| What is needed |
Starting with the line containing "black cake [359,96,430,148] -> none" and going on through the line containing "red plate [615,353,694,400]", return the lines of the data below exactly, and only those.

[Object matching data]
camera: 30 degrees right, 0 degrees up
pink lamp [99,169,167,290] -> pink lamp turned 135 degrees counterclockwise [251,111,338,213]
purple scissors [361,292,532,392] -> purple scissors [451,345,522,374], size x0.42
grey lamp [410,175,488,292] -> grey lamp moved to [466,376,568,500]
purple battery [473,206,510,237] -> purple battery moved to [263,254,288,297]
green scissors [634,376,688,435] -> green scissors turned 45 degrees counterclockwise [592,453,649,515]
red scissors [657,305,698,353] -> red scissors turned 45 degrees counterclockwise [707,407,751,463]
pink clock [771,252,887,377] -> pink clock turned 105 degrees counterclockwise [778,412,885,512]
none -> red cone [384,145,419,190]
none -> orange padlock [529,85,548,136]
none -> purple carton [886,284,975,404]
...
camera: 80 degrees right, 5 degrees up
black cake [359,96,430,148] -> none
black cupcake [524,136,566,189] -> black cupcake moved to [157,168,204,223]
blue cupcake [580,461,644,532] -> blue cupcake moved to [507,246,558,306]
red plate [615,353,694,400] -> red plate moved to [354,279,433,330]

| Task response |
black cake [359,96,430,148] -> none
black cupcake [524,136,566,189] -> black cupcake moved to [157,168,204,223]
blue cupcake [580,461,644,532] -> blue cupcake moved to [507,246,558,306]
red plate [615,353,694,400] -> red plate moved to [354,279,433,330]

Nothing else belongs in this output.